◆ **EXERCISE**
Search the records that follow and extract every line containing the string "plus".

◆ **EXERCISE DATA**

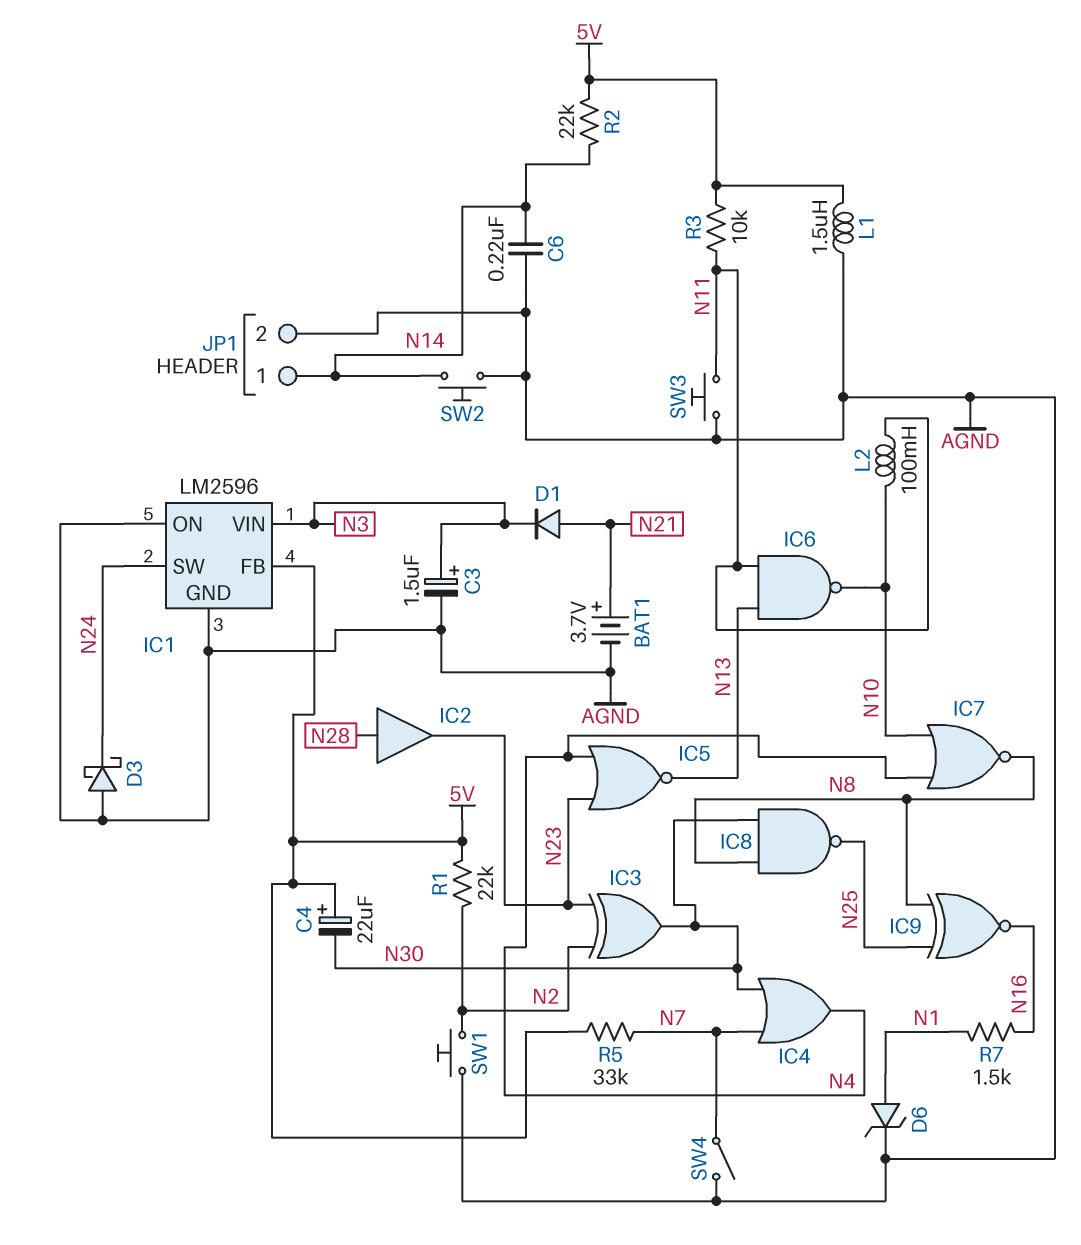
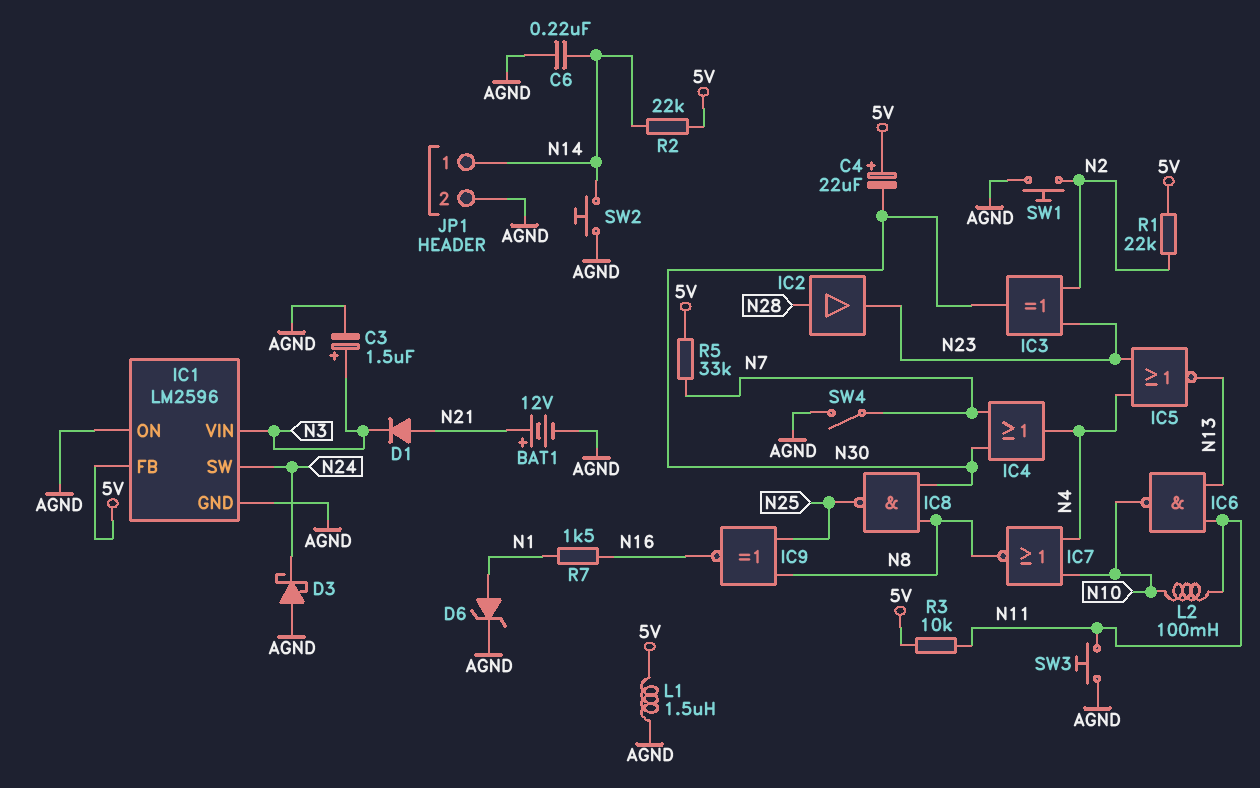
BAT1: 3.7V (plus N21, minus AGND) -> 12V (plus N21, minus AGND)

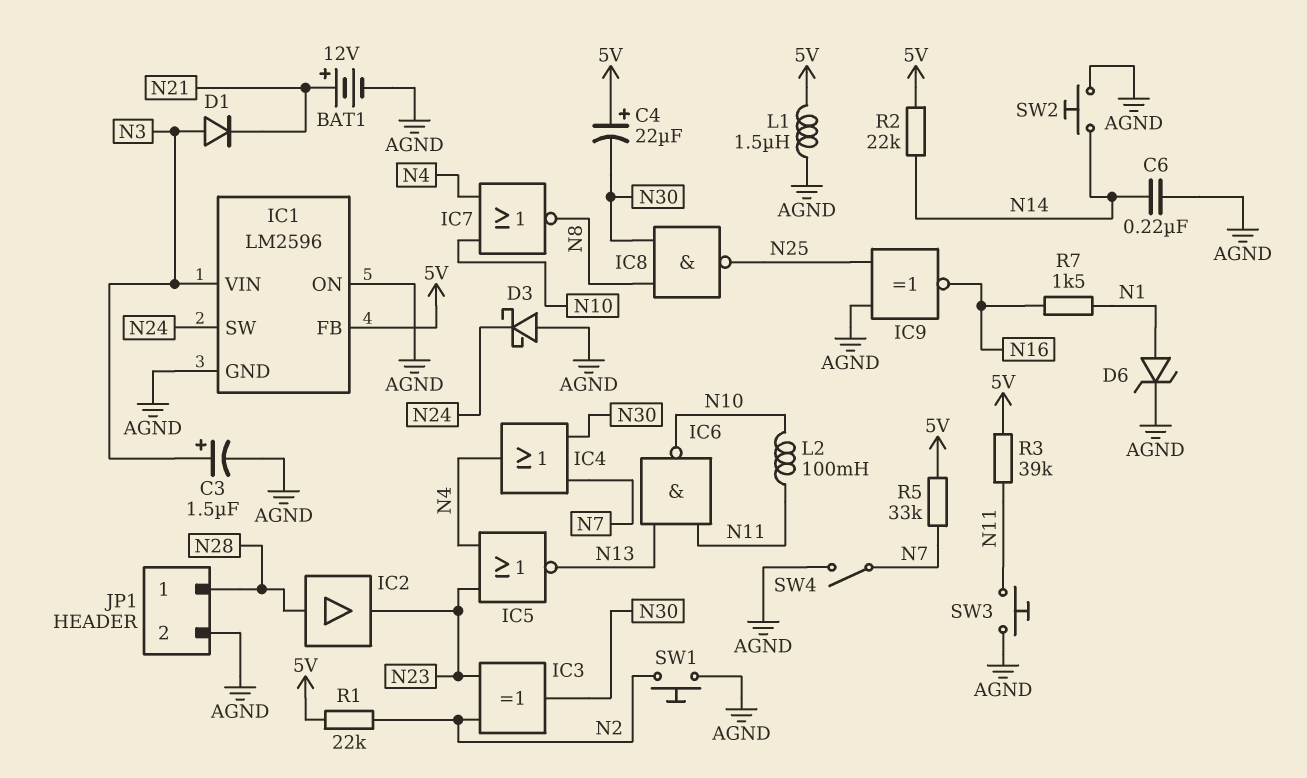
D1: diode (A N21, K N3) -> diode (A N3, K N21)
IC9: XNOR (in N8, in N25, out N16) -> XNOR (in AGND, in N25, out N16)
JP1 pin 1: N14 -> N28
R3: 10k (5V, N11) -> 39k (5V, N11)

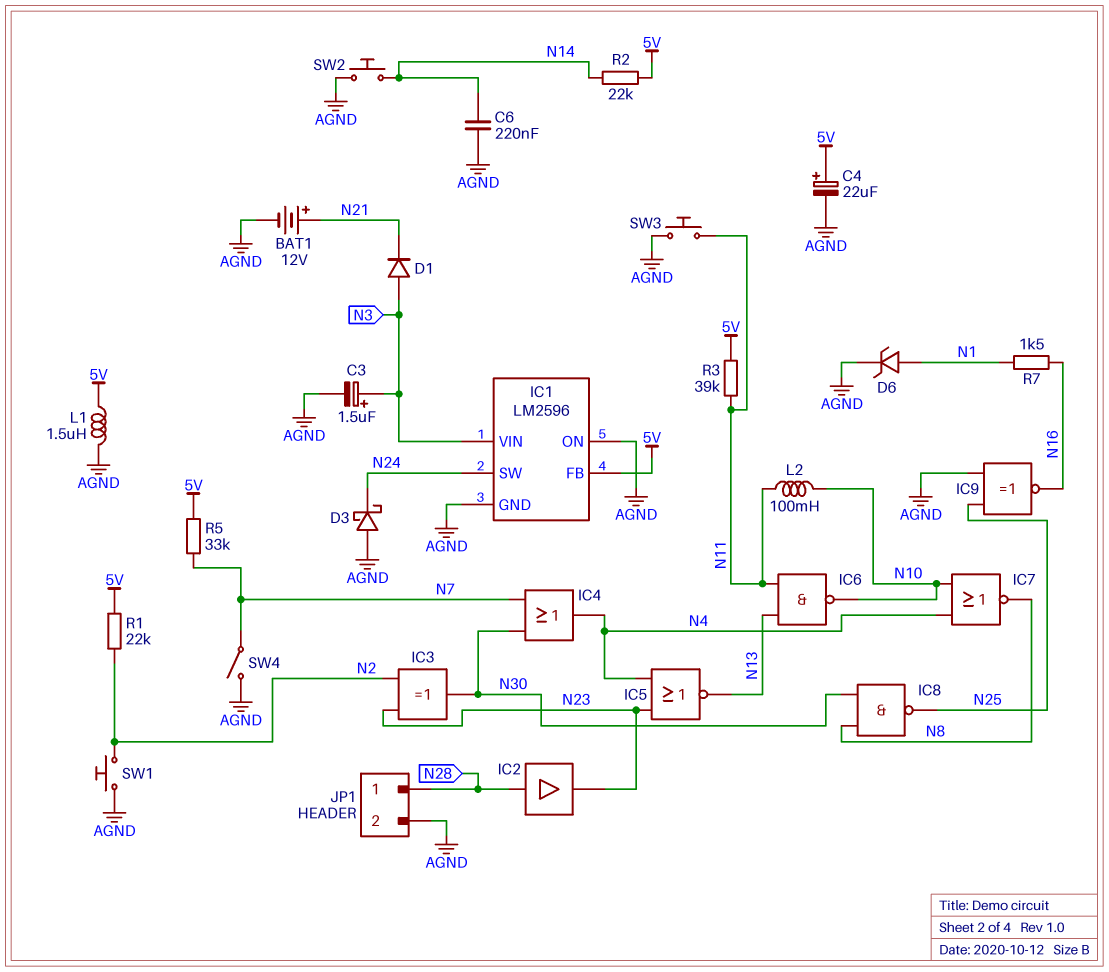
C4: 22uF (plus 5V, minus N30) -> 22uF (plus 5V, minus AGND)

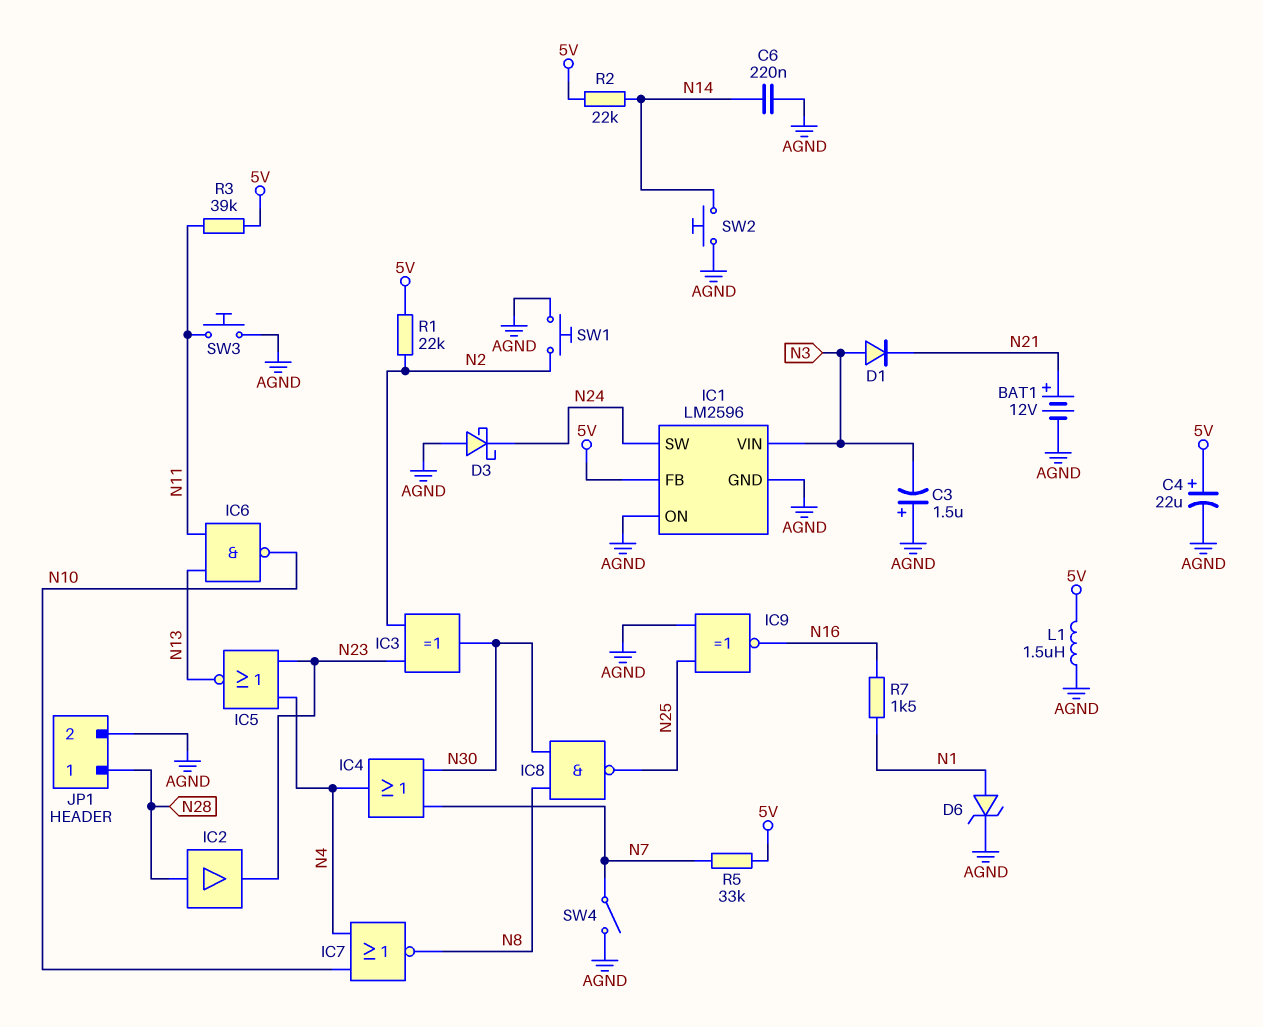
C3: 1.5uF (plus N3, minus AGND) -> 1.5uF (plus AGND, minus N3)
L2: 100mH (N10, N11) -> none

◆ **TASK SOLUTION**
BAT1: 3.7V (plus N21, minus AGND) -> 12V (plus N21, minus AGND)
C4: 22uF (plus 5V, minus N30) -> 22uF (plus 5V, minus AGND)
C3: 1.5uF (plus N3, minus AGND) -> 1.5uF (plus AGND, minus N3)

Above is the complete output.